____ Entries provided

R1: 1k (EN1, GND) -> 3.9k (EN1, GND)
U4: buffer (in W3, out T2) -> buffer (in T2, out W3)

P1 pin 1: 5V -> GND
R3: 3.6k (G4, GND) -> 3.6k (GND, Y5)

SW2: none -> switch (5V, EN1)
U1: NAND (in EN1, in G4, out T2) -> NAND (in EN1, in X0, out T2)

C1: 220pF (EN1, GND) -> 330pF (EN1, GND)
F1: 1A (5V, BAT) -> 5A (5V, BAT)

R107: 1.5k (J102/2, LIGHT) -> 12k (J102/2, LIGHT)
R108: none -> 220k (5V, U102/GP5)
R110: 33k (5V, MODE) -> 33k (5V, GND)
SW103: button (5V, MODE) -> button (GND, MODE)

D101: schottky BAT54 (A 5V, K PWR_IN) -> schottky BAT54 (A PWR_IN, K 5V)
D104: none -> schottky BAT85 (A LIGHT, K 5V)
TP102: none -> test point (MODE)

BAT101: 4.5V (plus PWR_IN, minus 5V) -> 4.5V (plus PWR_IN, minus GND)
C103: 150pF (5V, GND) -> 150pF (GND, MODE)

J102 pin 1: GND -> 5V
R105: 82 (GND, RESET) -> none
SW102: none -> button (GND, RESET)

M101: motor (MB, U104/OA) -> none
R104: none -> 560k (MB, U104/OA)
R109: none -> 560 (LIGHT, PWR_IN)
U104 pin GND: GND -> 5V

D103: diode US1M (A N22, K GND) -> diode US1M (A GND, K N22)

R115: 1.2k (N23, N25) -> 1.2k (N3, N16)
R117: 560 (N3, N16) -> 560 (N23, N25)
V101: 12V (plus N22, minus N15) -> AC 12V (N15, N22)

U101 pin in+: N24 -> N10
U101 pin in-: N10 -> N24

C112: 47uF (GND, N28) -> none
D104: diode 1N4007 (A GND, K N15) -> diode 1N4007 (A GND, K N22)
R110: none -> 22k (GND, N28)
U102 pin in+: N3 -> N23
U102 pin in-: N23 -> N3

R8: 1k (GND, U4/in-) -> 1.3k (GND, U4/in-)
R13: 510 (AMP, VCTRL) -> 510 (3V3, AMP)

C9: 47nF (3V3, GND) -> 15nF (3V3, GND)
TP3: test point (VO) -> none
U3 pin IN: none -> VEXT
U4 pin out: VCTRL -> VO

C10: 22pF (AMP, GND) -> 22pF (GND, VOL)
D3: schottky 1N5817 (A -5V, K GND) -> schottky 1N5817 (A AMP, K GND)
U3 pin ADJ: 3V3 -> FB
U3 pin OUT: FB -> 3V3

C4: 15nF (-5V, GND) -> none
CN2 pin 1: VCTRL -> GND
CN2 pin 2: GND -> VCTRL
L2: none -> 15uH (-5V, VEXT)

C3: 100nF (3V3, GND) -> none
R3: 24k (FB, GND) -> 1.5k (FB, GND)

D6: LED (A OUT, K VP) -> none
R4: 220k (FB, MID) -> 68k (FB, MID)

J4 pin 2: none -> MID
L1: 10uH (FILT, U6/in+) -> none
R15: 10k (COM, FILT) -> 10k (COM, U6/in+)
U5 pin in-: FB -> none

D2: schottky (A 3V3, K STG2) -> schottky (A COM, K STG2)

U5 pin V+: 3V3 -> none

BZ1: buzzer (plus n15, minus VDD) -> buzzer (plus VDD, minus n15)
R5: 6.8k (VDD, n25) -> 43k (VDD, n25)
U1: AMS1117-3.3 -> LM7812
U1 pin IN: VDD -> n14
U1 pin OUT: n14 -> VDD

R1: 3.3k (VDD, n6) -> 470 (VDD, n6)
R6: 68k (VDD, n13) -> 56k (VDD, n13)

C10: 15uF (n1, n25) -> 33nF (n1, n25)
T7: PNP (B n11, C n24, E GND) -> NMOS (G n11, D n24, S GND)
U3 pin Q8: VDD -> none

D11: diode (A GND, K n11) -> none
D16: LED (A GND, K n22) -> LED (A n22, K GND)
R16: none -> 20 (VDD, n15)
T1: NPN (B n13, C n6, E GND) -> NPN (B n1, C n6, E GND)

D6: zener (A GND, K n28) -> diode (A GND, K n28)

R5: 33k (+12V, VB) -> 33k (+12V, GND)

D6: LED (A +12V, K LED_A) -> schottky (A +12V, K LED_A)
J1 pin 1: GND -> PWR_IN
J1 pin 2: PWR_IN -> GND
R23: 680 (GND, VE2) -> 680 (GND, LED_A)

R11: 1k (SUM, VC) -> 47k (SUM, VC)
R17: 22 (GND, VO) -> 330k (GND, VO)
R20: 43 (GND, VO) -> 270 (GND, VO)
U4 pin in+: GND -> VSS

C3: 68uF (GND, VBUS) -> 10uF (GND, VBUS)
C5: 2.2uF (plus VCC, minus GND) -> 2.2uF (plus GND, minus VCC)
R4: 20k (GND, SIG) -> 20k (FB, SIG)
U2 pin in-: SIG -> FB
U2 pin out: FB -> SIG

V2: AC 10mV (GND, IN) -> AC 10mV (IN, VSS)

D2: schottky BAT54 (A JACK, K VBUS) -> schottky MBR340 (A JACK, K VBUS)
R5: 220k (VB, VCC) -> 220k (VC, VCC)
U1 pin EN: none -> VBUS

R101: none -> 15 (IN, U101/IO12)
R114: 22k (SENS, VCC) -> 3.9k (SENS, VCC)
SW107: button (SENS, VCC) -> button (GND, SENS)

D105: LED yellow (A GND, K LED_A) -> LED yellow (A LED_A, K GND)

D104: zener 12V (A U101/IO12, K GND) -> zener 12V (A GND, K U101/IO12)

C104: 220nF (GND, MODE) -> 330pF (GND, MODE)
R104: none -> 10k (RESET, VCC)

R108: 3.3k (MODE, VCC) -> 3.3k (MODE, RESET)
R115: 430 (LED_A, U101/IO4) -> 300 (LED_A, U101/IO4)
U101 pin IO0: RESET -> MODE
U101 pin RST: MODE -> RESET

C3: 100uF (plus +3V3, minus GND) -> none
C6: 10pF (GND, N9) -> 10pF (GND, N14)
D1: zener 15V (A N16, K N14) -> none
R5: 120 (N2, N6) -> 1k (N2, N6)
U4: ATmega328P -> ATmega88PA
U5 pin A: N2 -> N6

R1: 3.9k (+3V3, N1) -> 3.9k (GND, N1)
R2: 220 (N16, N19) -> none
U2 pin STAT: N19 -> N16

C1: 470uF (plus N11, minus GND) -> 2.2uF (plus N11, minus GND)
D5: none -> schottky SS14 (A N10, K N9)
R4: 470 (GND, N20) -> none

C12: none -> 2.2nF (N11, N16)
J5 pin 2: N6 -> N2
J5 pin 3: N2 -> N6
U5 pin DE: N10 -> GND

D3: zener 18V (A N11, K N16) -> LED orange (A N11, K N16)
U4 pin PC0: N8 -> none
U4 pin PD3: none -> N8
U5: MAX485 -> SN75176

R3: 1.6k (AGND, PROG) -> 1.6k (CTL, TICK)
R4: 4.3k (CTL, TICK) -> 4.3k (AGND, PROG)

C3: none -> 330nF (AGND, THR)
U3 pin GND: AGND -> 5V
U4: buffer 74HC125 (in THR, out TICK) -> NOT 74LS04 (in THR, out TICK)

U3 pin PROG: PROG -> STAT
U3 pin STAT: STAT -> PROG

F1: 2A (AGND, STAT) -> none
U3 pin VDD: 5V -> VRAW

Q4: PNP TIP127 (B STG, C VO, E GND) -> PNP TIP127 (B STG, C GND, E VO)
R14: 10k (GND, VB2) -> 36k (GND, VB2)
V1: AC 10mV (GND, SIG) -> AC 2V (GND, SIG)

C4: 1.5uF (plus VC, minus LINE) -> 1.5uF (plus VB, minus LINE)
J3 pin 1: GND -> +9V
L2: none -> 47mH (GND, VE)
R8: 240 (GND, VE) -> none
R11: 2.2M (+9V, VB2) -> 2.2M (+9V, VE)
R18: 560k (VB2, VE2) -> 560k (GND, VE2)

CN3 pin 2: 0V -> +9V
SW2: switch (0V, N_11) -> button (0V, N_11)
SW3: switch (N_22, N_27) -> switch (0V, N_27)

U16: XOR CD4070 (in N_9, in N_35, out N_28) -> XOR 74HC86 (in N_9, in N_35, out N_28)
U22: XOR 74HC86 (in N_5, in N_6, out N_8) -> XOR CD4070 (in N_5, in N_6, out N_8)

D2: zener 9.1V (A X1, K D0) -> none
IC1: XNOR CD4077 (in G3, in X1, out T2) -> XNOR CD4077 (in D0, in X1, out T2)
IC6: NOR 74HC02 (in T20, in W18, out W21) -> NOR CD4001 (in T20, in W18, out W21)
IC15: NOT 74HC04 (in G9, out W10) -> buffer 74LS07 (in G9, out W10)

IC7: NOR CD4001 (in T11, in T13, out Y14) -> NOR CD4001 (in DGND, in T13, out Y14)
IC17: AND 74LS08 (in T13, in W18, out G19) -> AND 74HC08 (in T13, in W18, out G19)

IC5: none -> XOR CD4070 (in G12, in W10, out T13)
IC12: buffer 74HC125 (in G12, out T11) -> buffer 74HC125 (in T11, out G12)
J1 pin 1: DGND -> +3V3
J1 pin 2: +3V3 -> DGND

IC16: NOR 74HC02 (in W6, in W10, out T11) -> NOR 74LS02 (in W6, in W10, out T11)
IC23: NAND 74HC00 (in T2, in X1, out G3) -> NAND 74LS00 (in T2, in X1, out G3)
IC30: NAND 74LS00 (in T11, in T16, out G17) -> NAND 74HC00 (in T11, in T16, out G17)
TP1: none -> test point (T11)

________

> _What the exercise asks_
All lines above from the one holding "R11: 2.2M (+9V, VB2) -> 2.2M (+9V, VE)" to the one holding "U16: XOR CD4070", inclusive, are to be copied exactly; no other line is wanted.

> _Solved problem_
R11: 2.2M (+9V, VB2) -> 2.2M (+9V, VE)
R18: 560k (VB2, VE2) -> 560k (GND, VE2)

CN3 pin 2: 0V -> +9V
SW2: switch (0V, N_11) -> button (0V, N_11)
SW3: switch (N_22, N_27) -> switch (0V, N_27)

U16: XOR CD4070 (in N_9, in N_35, out N_28) -> XOR 74HC86 (in N_9, in N_35, out N_28)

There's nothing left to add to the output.